== Source data

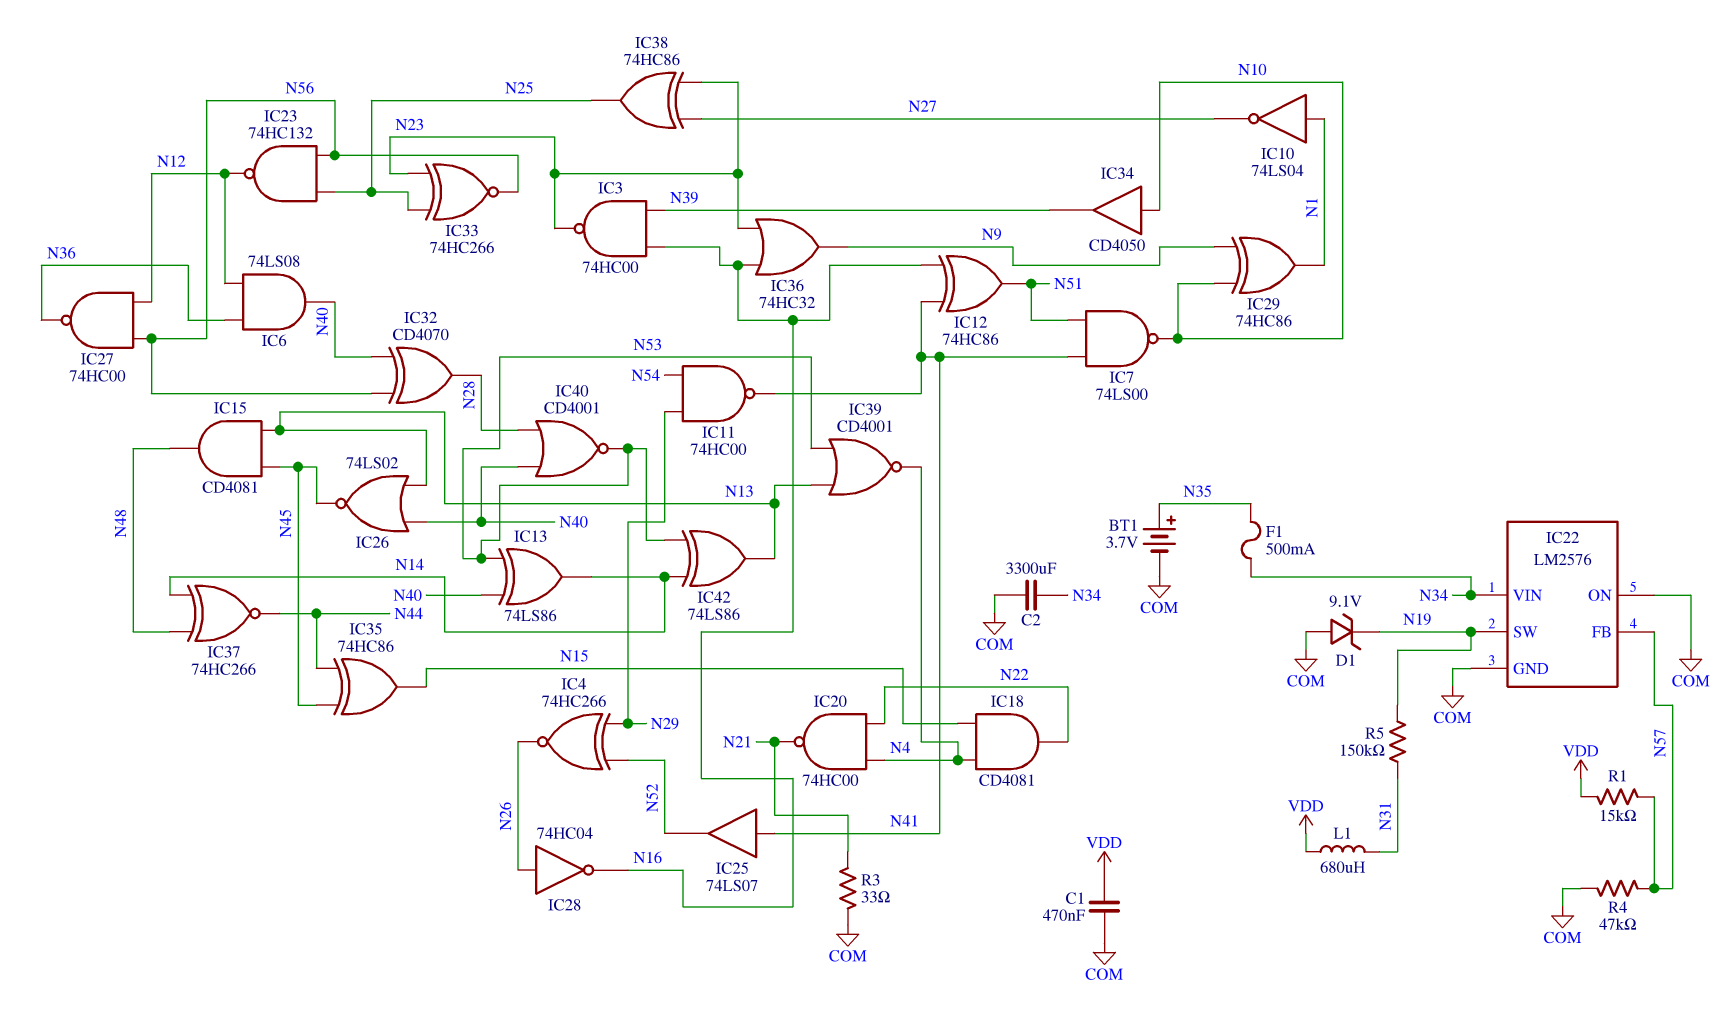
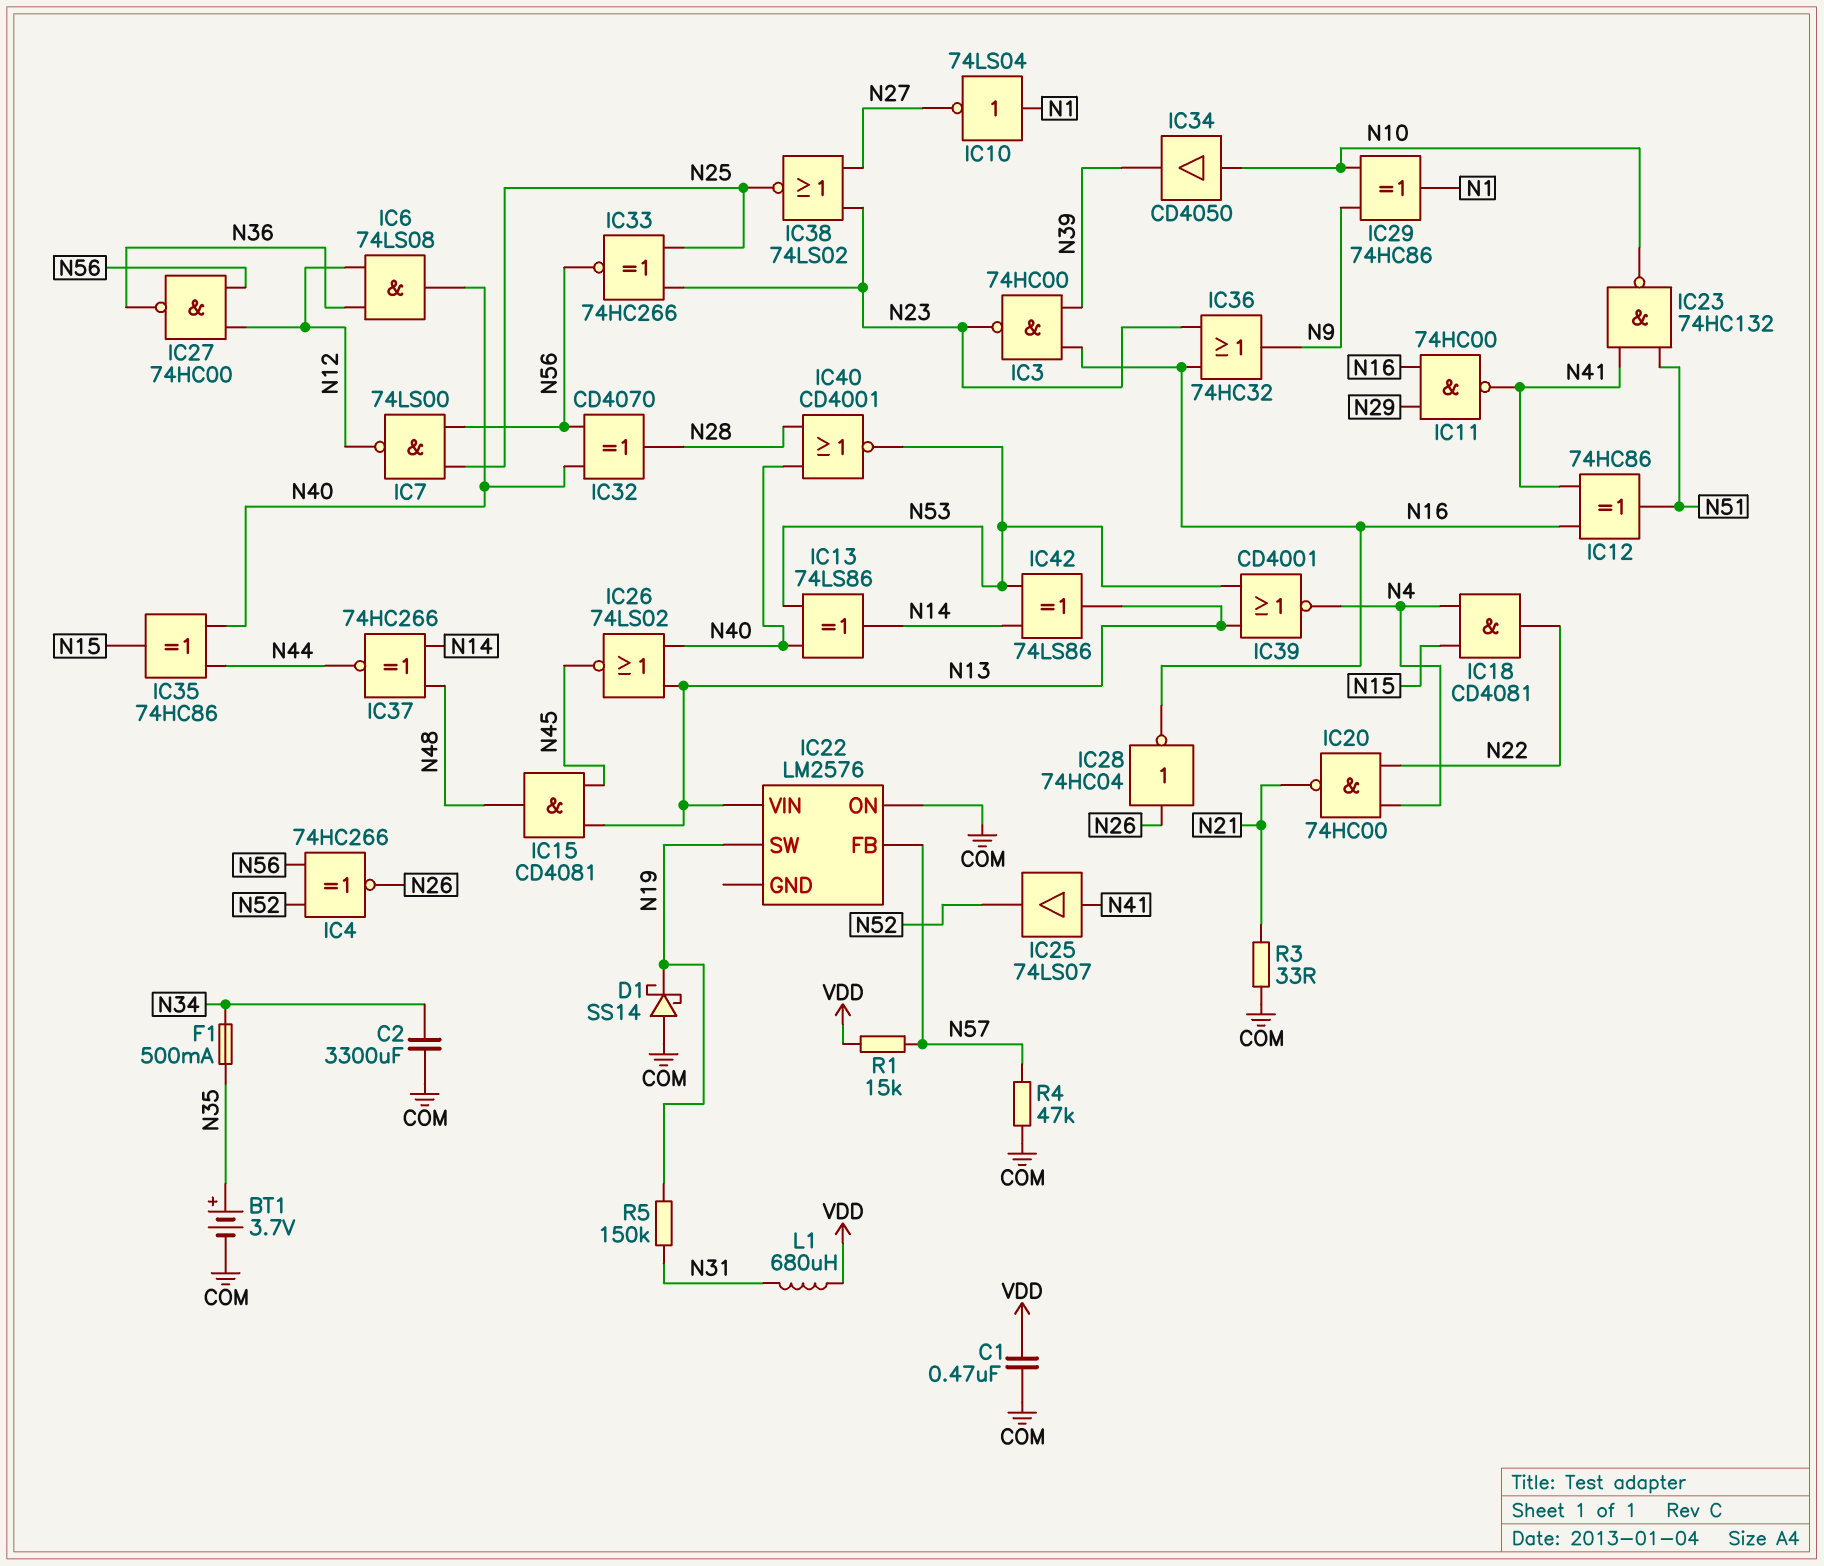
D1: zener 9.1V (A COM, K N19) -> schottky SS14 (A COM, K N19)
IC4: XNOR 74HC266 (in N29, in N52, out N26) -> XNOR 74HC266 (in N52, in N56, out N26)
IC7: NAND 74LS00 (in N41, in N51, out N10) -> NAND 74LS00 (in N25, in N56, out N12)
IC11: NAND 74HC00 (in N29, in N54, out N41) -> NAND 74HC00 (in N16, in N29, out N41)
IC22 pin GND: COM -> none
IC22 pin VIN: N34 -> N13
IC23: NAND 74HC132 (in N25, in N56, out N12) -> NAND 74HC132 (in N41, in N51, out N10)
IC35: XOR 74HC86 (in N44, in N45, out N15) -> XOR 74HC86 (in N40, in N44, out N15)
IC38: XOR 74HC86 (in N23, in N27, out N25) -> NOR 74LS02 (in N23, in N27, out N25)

====
== Source data

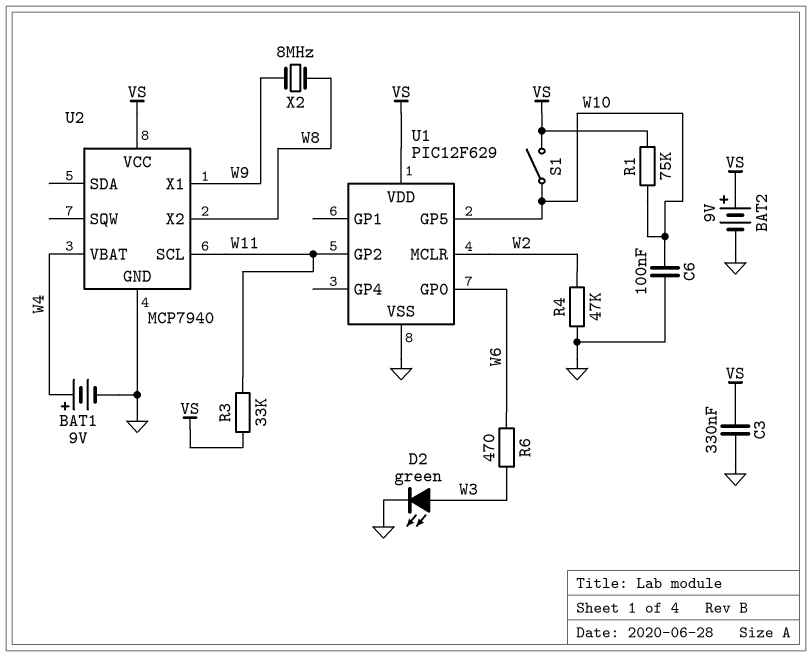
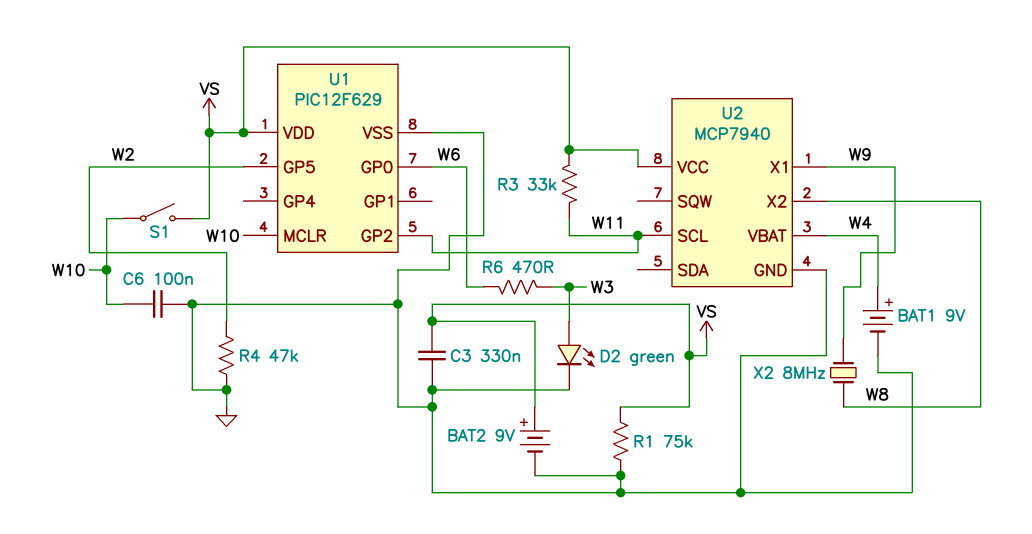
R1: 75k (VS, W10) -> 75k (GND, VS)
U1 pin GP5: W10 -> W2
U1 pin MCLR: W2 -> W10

====
== Source data

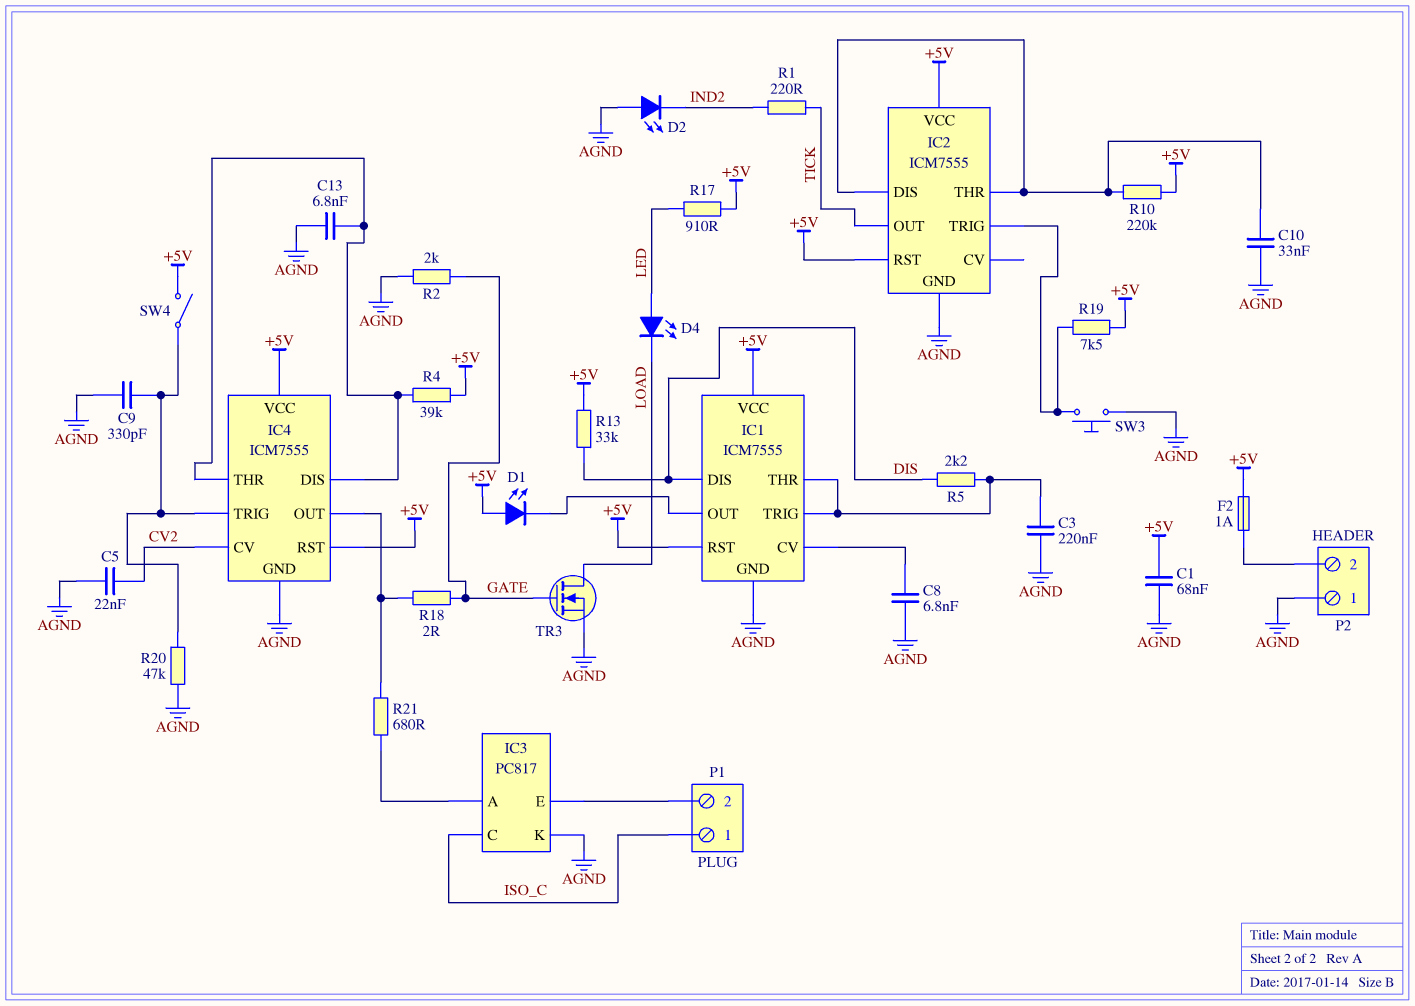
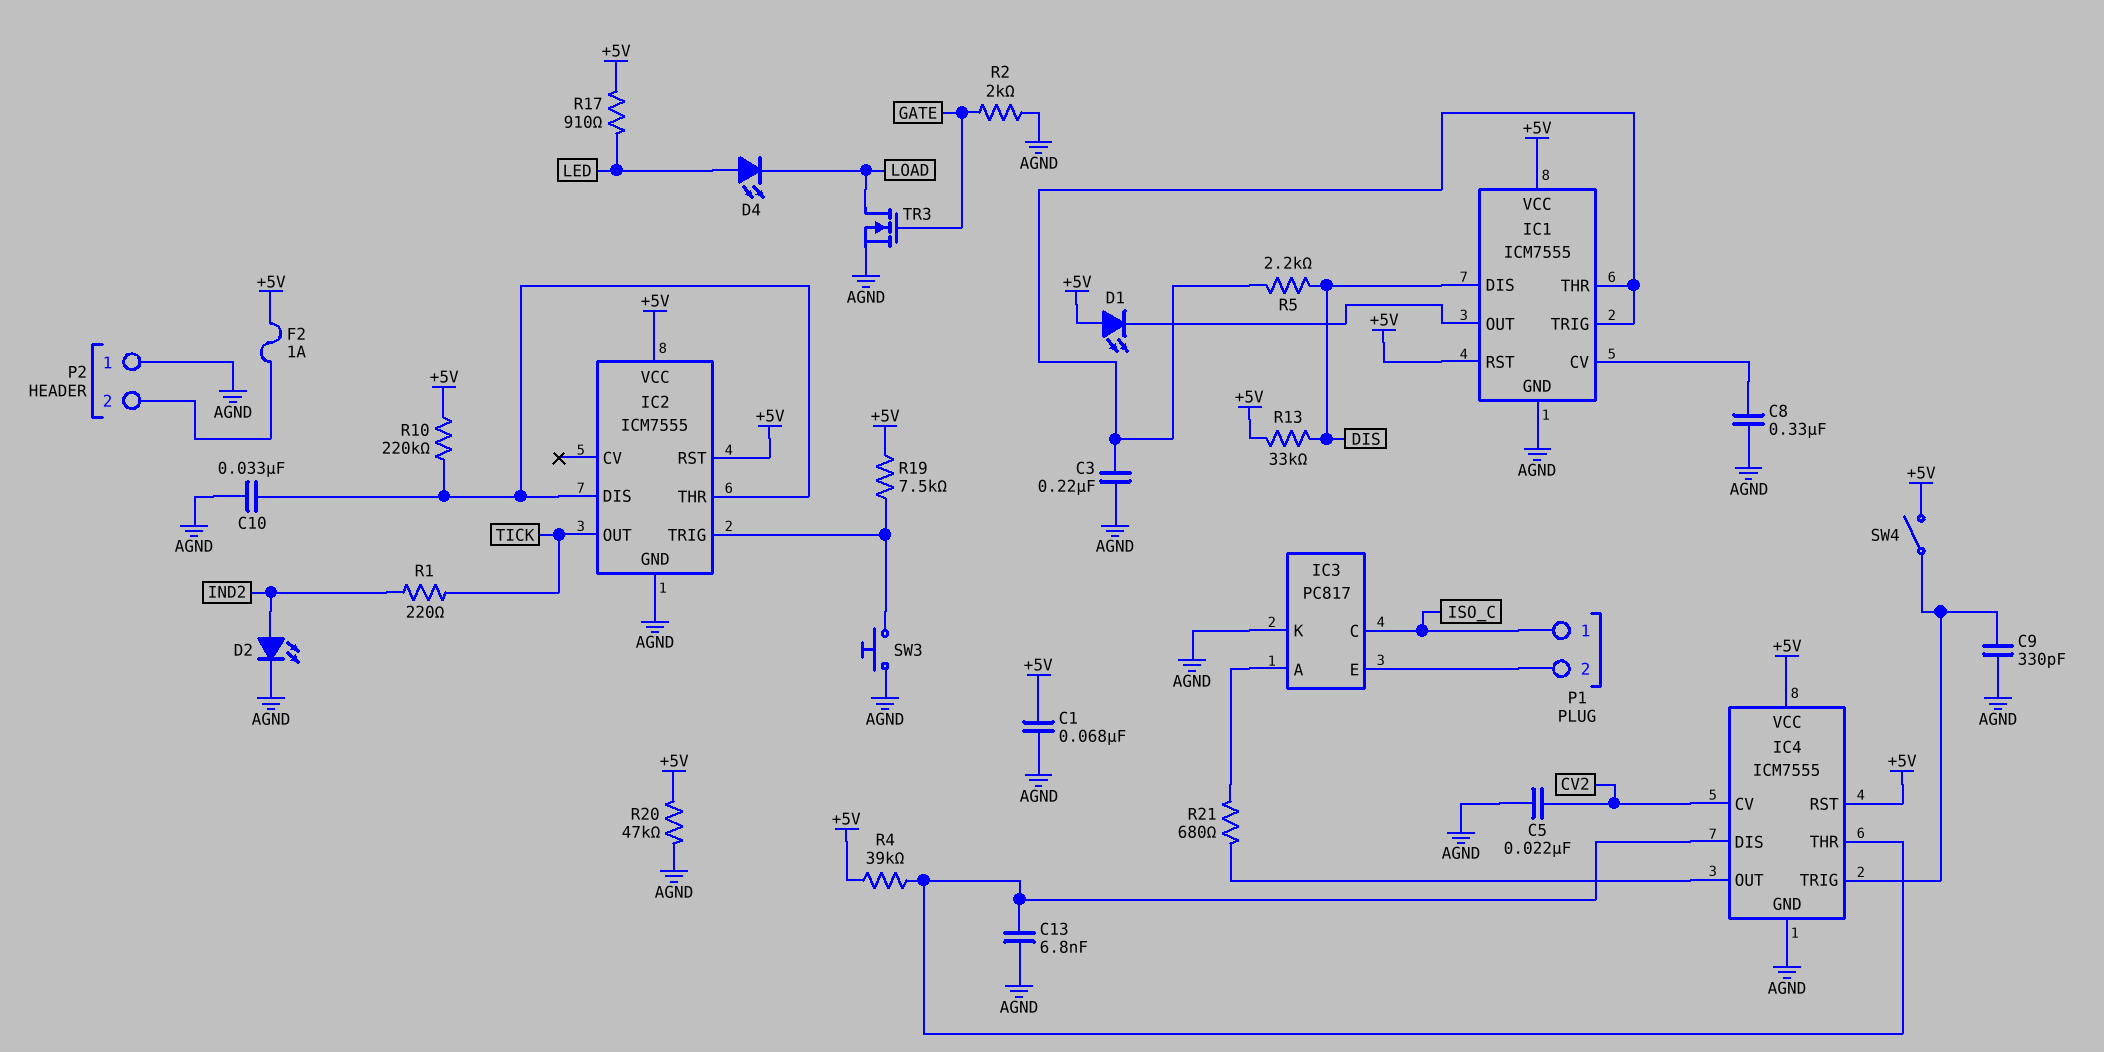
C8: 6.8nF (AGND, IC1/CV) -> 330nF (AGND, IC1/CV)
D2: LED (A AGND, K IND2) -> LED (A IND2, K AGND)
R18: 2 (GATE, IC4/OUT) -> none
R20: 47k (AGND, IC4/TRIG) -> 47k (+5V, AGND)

====

In the material above, find the line containing "IC4: XNOR 74HC266" and the line containing "IC11: NAND 74HC00", then write out exactly those two lines and every line between them, and nothing more.

Answer area:
IC4: XNOR 74HC266 (in N29, in N52, out N26) -> XNOR 74HC266 (in N52, in N56, out N26)
IC7: NAND 74LS00 (in N41, in N51, out N10) -> NAND 74LS00 (in N25, in N56, out N12)
IC11: NAND 74HC00 (in N29, in N54, out N41) -> NAND 74HC00 (in N16, in N29, out N41)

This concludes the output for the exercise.